---------- Input data ----------

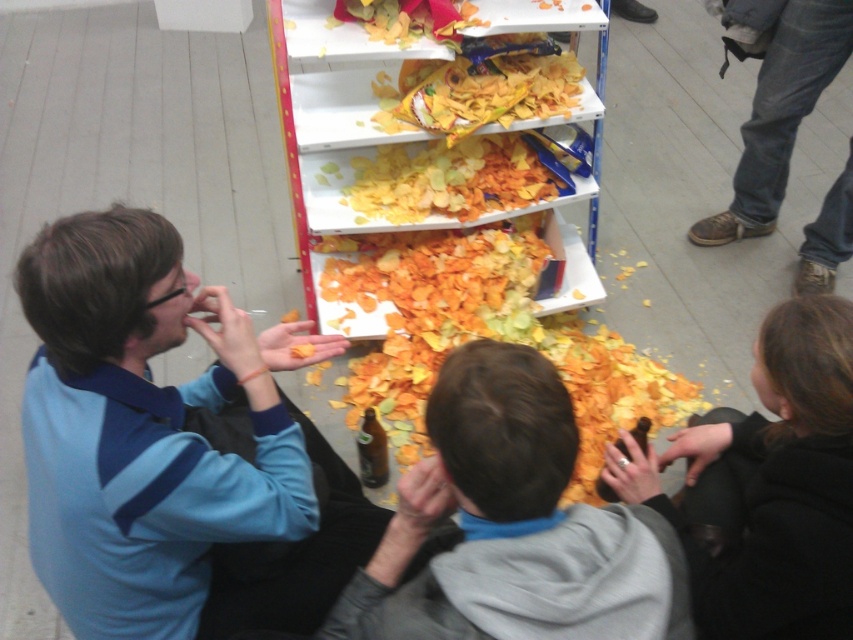
Who is higher up, denim jeans at right or yellow crispy chips at center?

denim jeans at right

Who is positioned more to the left, denim jeans at right or yellow crispy chips at center?

yellow crispy chips at center

Describe the element at coordinates (776, 102) in the screenshot. I see `denim jeans at right` at that location.

This screenshot has width=853, height=640. I want to click on denim jeans at right, so click(776, 102).

Between point (206, 528) and point (550, 83), which one is positioned behind?

The point (550, 83) is more distant.

Is blue fabric shirt at left positioned at the back of matte plastic chips at center?

No, blue fabric shirt at left is in front of matte plastic chips at center.

The image size is (853, 640). I want to click on blue fabric shirt at left, so click(172, 449).

Does crinkled paper chips at center have a greater width compared to yellow crispy chips at center?

Correct, the width of crinkled paper chips at center exceeds that of yellow crispy chips at center.

Looking at this image, between crinkled paper chips at center and yellow crispy chips at center, which one has less height?

With less height is yellow crispy chips at center.

Does point (418, 348) come closer to viewer compared to point (431, 176)?

No, (418, 348) is behind (431, 176).

You are a GUI agent. You are given a task and a screenshot of the screen. Output one action in this format:
    pyautogui.click(x=<x>, y=<y>)
    Task: Click on the crinkled paper chips at center
    The width and height of the screenshot is (853, 640).
    Given the screenshot: What is the action you would take?
    tap(488, 337)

----------

### Description of the task
Render the items above as a numbered list, one line per entry, with blank lines and the picture left out.

### Task answer
1. Who is higher up, denim jeans at right or yellow crispy chips at center?
2. denim jeans at right
3. Who is positioned more to the left, denim jeans at right or yellow crispy chips at center?
4. yellow crispy chips at center
5. Describe the element at coordinates (776, 102) in the screenshot. I see `denim jeans at right` at that location.
6. This screenshot has width=853, height=640. I want to click on denim jeans at right, so click(776, 102).
7. Between point (206, 528) and point (550, 83), which one is positioned behind?
8. The point (550, 83) is more distant.
9. Is blue fabric shirt at left positioned at the back of matte plastic chips at center?
10. No, blue fabric shirt at left is in front of matte plastic chips at center.
11. The image size is (853, 640). I want to click on blue fabric shirt at left, so click(172, 449).
12. Does crinkled paper chips at center have a greater width compared to yellow crispy chips at center?
13. Correct, the width of crinkled paper chips at center exceeds that of yellow crispy chips at center.
14. Looking at this image, between crinkled paper chips at center and yellow crispy chips at center, which one has less height?
15. With less height is yellow crispy chips at center.
16. Does point (418, 348) come closer to viewer compared to point (431, 176)?
17. No, (418, 348) is behind (431, 176).
18. You are a GUI agent. You are given a task and a screenshot of the screen. Output one action in this format:
19.     pyautogui.click(x=<x>, y=<y>)
20.     Task: Click on the crinkled paper chips at center
21.     The width and height of the screenshot is (853, 640).
22.     Given the screenshot: What is the action you would take?
23.     tap(488, 337)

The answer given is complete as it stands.